§ **WHAT THE TASK ASKS**:
Copy out the listing below, replacing every instance of "Locate an element on the page" with "Find an element on the page" and leaving everything else as it is.

§ **MATERIAL PROVIDED**:
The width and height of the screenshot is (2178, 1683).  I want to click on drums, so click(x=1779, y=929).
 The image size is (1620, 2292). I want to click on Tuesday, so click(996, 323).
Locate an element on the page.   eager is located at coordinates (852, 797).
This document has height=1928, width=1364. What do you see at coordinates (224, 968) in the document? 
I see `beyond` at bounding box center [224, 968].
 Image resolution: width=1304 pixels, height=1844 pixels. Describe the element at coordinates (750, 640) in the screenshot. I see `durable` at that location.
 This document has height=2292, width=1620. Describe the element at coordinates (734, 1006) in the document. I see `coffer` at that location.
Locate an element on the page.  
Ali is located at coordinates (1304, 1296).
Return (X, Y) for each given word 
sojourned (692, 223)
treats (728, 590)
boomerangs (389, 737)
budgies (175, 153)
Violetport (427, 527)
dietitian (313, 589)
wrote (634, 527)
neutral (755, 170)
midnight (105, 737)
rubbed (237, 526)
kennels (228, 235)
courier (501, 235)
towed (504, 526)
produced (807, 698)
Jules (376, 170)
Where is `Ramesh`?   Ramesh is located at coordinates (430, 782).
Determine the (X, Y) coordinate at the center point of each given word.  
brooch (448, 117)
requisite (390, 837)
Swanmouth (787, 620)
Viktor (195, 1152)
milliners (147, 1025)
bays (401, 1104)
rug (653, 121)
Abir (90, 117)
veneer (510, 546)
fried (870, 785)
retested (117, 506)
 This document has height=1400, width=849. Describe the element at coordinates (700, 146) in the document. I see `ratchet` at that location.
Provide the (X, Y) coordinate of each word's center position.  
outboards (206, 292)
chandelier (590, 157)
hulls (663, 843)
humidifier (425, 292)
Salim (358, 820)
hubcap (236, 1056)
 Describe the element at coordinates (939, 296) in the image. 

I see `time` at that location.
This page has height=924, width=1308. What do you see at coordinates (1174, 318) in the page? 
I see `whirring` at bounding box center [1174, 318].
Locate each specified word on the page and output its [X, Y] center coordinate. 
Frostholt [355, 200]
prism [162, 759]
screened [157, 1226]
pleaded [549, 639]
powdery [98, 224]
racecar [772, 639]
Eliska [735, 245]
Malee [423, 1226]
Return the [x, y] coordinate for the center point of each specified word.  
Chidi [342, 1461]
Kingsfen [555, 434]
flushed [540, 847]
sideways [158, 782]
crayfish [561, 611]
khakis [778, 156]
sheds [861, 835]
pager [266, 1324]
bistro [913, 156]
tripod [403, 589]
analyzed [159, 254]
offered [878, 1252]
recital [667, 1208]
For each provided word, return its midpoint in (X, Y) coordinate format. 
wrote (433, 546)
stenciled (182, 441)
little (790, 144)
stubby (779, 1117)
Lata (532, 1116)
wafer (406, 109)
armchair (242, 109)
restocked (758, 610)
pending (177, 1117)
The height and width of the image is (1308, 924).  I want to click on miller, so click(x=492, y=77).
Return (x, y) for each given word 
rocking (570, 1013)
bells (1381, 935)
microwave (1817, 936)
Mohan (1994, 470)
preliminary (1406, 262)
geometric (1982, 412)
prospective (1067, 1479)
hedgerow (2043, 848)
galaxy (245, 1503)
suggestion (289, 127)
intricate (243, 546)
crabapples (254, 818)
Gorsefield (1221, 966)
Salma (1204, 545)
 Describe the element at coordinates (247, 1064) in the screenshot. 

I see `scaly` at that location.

§ **FINAL RESULT**:
The width and height of the screenshot is (2178, 1683).  I want to click on drums, so click(x=1779, y=929).
 The image size is (1620, 2292). I want to click on Tuesday, so click(996, 323).
Find an element on the page.   eager is located at coordinates (852, 797).
This document has height=1928, width=1364. What do you see at coordinates (224, 968) in the document? 
I see `beyond` at bounding box center [224, 968].
 Image resolution: width=1304 pixels, height=1844 pixels. Describe the element at coordinates (750, 640) in the screenshot. I see `durable` at that location.
 This document has height=2292, width=1620. Describe the element at coordinates (734, 1006) in the document. I see `coffer` at that location.
Find an element on the page.  
Ali is located at coordinates (1304, 1296).
Return (X, Y) for each given word 
sojourned (692, 223)
treats (728, 590)
boomerangs (389, 737)
budgies (175, 153)
Violetport (427, 527)
dietitian (313, 589)
wrote (634, 527)
neutral (755, 170)
midnight (105, 737)
rubbed (237, 526)
kennels (228, 235)
courier (501, 235)
towed (504, 526)
produced (807, 698)
Jules (376, 170)
Where is `Ramesh`?   Ramesh is located at coordinates (430, 782).
Determine the (X, Y) coordinate at the center point of each given word.  
brooch (448, 117)
requisite (390, 837)
Swanmouth (787, 620)
Viktor (195, 1152)
milliners (147, 1025)
bays (401, 1104)
rug (653, 121)
Abir (90, 117)
veneer (510, 546)
fried (870, 785)
retested (117, 506)
 This document has height=1400, width=849. Describe the element at coordinates (700, 146) in the document. I see `ratchet` at that location.
Provide the (X, Y) coordinate of each word's center position.  
outboards (206, 292)
chandelier (590, 157)
hulls (663, 843)
humidifier (425, 292)
Salim (358, 820)
hubcap (236, 1056)
 Describe the element at coordinates (939, 296) in the image. 

I see `time` at that location.
This page has height=924, width=1308. What do you see at coordinates (1174, 318) in the page? 
I see `whirring` at bounding box center [1174, 318].
Locate each specified word on the page and output its [X, Y] center coordinate. 
Frostholt [355, 200]
prism [162, 759]
screened [157, 1226]
pleaded [549, 639]
powdery [98, 224]
racecar [772, 639]
Eliska [735, 245]
Malee [423, 1226]
Return the [x, y] coordinate for the center point of each specified word.  
Chidi [342, 1461]
Kingsfen [555, 434]
flushed [540, 847]
sideways [158, 782]
crayfish [561, 611]
khakis [778, 156]
sheds [861, 835]
pager [266, 1324]
bistro [913, 156]
tripod [403, 589]
analyzed [159, 254]
offered [878, 1252]
recital [667, 1208]
For each provided word, return its midpoint in (X, Y) coordinate format. 
wrote (433, 546)
stenciled (182, 441)
little (790, 144)
stubby (779, 1117)
Lata (532, 1116)
wafer (406, 109)
armchair (242, 109)
restocked (758, 610)
pending (177, 1117)
The height and width of the image is (1308, 924).  I want to click on miller, so click(x=492, y=77).
Return (x, y) for each given word 
rocking (570, 1013)
bells (1381, 935)
microwave (1817, 936)
Mohan (1994, 470)
preliminary (1406, 262)
geometric (1982, 412)
prospective (1067, 1479)
hedgerow (2043, 848)
galaxy (245, 1503)
suggestion (289, 127)
intricate (243, 546)
crabapples (254, 818)
Gorsefield (1221, 966)
Salma (1204, 545)
 Describe the element at coordinates (247, 1064) in the screenshot. 

I see `scaly` at that location.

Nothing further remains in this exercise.